Directions - This exercise calls for the line with "Q3: PMOS IRF9540", the line with "U4 pin VS: +12V -> COM", and all lines between them in the material below, output exactly and with no other lines.

Top of Information shown

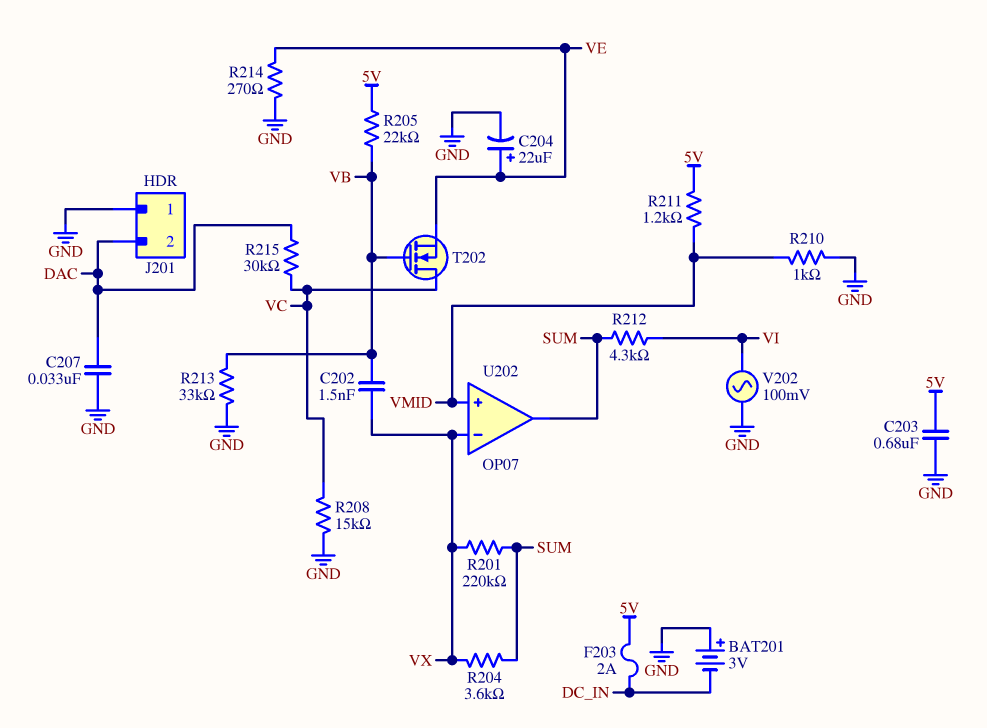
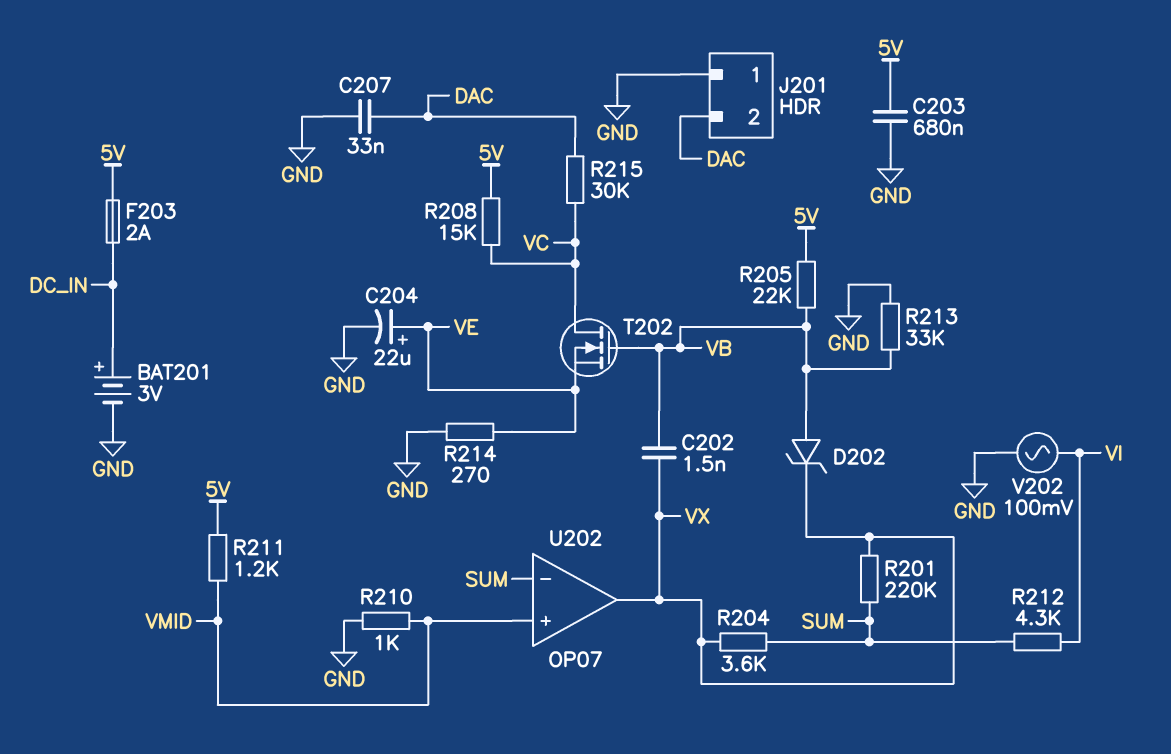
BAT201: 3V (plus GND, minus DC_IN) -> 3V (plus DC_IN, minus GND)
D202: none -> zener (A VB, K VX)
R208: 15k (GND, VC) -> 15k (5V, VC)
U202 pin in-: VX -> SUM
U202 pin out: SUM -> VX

Bottom of Information shown
Top of Information shown

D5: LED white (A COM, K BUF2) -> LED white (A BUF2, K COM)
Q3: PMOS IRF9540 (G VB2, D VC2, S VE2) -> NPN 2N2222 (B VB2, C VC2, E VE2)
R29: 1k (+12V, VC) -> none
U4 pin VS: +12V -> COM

Bottom of Information shown

Task answer -
Q3: PMOS IRF9540 (G VB2, D VC2, S VE2) -> NPN 2N2222 (B VB2, C VC2, E VE2)
R29: 1k (+12V, VC) -> none
U4 pin VS: +12V -> COM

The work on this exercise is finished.